= What the task asks =
I need every line that includes the word "cube" copied from the material.

= The data =
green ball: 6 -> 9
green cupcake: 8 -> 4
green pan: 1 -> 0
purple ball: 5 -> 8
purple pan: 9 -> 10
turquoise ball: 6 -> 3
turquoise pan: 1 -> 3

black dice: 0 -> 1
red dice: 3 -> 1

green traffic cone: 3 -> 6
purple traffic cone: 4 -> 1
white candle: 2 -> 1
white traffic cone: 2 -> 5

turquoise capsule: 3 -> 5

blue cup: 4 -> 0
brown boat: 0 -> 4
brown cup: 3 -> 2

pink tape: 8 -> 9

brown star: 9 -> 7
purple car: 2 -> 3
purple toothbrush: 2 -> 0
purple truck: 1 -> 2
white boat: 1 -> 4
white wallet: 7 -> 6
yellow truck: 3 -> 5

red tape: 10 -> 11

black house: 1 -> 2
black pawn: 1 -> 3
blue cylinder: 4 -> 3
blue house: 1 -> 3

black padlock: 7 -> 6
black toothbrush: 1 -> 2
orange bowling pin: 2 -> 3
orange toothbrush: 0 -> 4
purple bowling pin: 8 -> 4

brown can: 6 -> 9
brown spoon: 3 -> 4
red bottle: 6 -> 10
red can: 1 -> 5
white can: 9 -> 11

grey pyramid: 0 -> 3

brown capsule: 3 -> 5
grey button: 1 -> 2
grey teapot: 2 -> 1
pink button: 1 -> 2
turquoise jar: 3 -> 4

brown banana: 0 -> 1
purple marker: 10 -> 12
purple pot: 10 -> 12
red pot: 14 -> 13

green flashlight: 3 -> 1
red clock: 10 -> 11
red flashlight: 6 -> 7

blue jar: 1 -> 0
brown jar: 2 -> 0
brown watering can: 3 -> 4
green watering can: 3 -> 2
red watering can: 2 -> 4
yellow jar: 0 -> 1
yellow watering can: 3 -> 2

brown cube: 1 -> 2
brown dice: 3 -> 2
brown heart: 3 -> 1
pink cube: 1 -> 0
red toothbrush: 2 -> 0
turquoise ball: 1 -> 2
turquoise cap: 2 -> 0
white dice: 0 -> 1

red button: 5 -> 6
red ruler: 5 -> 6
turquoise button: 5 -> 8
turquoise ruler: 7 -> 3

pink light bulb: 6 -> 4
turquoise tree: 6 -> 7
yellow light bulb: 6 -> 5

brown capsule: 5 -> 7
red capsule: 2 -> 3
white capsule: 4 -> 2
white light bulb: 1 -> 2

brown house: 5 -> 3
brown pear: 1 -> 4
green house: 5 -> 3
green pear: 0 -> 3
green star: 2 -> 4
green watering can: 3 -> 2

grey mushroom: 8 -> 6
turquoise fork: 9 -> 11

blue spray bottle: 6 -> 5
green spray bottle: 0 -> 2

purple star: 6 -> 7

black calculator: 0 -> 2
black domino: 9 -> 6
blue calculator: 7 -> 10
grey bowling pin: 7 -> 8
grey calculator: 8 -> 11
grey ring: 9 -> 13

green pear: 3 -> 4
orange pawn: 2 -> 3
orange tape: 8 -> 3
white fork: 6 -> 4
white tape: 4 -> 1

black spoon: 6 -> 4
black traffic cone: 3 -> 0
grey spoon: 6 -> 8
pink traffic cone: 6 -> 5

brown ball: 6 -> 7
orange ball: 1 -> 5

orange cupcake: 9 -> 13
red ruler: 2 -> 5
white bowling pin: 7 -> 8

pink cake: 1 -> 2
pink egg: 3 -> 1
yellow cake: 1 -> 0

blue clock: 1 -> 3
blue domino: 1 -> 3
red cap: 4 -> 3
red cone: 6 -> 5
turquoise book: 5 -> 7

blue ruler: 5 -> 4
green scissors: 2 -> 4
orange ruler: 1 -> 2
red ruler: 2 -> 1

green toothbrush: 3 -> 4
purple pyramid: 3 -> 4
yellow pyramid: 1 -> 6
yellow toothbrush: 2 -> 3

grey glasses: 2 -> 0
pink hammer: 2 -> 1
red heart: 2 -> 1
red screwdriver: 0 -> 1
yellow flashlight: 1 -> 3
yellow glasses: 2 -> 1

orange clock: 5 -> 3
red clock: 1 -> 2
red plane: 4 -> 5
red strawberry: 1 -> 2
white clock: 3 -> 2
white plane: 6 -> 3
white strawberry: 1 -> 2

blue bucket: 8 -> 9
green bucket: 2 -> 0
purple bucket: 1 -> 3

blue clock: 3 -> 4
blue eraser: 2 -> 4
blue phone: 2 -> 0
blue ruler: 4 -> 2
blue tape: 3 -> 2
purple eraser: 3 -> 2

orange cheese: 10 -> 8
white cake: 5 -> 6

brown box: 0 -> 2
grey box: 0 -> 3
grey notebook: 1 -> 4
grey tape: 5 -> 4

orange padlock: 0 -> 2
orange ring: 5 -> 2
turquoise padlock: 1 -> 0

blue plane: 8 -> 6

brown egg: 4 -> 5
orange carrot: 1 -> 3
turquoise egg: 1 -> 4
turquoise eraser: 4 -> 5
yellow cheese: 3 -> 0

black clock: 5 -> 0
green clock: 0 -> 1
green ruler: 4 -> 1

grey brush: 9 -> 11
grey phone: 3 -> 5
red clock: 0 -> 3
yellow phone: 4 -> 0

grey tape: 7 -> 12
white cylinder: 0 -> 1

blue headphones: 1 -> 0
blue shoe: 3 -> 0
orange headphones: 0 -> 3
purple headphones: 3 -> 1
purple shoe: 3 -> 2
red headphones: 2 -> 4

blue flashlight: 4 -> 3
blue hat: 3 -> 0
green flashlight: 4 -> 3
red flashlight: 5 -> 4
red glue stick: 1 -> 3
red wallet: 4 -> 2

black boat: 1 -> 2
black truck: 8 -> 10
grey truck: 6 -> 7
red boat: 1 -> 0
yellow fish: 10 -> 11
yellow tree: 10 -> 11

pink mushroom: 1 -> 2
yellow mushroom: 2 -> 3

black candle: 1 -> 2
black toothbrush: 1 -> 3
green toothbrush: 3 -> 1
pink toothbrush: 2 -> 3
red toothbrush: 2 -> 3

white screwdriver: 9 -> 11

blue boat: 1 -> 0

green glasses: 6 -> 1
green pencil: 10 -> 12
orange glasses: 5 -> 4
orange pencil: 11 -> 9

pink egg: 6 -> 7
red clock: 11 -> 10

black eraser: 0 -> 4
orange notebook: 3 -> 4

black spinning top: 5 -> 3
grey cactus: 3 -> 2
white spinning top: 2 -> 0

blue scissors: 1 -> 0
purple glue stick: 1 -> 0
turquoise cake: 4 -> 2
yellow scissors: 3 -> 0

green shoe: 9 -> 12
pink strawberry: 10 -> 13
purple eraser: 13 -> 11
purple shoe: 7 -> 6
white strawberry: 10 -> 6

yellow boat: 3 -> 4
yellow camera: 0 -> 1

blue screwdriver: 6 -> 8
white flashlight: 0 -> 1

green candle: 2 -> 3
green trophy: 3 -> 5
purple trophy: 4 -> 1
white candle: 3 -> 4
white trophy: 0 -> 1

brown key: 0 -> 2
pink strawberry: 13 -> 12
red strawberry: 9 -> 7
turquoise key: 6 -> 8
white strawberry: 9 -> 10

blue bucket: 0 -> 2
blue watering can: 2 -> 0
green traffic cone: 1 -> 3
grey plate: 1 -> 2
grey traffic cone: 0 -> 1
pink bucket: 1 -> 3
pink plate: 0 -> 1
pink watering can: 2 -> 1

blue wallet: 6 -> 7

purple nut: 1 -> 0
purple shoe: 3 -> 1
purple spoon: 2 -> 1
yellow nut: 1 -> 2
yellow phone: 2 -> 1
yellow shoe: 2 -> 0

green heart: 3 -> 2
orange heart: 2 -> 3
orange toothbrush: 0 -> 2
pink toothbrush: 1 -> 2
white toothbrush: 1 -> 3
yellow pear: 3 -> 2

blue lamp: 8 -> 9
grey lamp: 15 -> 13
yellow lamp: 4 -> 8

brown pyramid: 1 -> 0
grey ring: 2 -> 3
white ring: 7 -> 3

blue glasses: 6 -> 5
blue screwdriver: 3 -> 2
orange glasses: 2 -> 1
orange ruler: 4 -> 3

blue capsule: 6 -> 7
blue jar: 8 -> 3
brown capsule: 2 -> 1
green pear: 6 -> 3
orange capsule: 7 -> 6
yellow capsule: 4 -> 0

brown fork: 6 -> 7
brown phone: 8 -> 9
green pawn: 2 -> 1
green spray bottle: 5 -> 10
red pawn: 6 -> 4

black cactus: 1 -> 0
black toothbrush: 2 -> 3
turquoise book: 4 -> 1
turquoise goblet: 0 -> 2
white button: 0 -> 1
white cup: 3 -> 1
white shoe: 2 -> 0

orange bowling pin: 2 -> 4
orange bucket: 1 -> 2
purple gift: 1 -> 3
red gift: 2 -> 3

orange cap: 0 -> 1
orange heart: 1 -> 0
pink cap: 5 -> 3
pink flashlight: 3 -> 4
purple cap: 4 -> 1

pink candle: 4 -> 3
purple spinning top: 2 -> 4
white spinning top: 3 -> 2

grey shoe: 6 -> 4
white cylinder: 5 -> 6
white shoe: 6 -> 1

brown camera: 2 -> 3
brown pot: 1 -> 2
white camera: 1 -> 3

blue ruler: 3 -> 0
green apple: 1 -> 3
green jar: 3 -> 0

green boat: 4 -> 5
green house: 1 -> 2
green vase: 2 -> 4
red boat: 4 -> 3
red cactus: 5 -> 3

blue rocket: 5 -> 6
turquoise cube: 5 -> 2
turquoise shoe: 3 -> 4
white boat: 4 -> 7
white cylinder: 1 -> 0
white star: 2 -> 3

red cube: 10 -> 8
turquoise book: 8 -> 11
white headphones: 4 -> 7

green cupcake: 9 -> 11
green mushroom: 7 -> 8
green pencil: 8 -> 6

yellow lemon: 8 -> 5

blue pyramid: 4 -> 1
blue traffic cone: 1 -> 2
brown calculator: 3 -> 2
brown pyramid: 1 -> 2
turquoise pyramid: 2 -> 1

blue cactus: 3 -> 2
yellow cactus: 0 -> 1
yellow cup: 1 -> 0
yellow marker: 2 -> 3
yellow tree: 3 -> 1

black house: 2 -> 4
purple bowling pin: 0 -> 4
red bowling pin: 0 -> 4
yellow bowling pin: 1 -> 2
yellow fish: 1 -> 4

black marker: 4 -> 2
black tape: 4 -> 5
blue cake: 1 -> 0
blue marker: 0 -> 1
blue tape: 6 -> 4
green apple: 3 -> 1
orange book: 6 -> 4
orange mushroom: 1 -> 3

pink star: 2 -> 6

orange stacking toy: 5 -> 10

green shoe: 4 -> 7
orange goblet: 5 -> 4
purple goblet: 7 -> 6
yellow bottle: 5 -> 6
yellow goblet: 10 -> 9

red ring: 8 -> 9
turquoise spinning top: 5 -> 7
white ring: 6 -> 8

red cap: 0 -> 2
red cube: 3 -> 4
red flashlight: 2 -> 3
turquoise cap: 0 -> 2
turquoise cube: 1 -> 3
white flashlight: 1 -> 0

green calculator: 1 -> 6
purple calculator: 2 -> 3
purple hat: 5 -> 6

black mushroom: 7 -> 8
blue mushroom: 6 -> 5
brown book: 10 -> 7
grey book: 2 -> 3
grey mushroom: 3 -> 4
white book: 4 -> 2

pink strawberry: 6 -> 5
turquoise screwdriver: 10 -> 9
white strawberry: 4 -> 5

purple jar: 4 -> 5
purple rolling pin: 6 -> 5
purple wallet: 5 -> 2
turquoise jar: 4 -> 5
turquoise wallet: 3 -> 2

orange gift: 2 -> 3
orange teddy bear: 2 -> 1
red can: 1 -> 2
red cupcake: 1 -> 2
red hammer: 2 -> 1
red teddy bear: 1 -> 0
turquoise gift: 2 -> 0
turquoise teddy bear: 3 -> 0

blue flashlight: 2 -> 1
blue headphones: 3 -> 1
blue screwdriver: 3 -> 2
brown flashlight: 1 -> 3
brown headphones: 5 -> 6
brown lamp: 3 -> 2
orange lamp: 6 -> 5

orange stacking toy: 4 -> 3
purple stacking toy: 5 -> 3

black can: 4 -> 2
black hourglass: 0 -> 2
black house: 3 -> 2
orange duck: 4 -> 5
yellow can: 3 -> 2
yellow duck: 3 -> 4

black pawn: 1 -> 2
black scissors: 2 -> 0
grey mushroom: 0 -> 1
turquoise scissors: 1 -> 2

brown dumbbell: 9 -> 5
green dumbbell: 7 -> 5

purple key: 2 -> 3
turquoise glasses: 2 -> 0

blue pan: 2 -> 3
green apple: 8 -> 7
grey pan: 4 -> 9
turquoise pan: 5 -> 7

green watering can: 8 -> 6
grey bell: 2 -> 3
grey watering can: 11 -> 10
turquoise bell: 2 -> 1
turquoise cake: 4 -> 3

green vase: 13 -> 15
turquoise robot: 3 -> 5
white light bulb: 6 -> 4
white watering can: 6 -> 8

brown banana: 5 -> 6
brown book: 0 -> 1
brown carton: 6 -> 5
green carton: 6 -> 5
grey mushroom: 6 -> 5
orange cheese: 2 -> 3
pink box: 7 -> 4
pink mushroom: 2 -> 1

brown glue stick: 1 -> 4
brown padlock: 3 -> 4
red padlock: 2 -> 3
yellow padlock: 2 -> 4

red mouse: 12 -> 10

= Task output =
brown cube: 1 -> 2
pink cube: 1 -> 0
turquoise cube: 5 -> 2
red cube: 10 -> 8
red cube: 3 -> 4
turquoise cube: 1 -> 3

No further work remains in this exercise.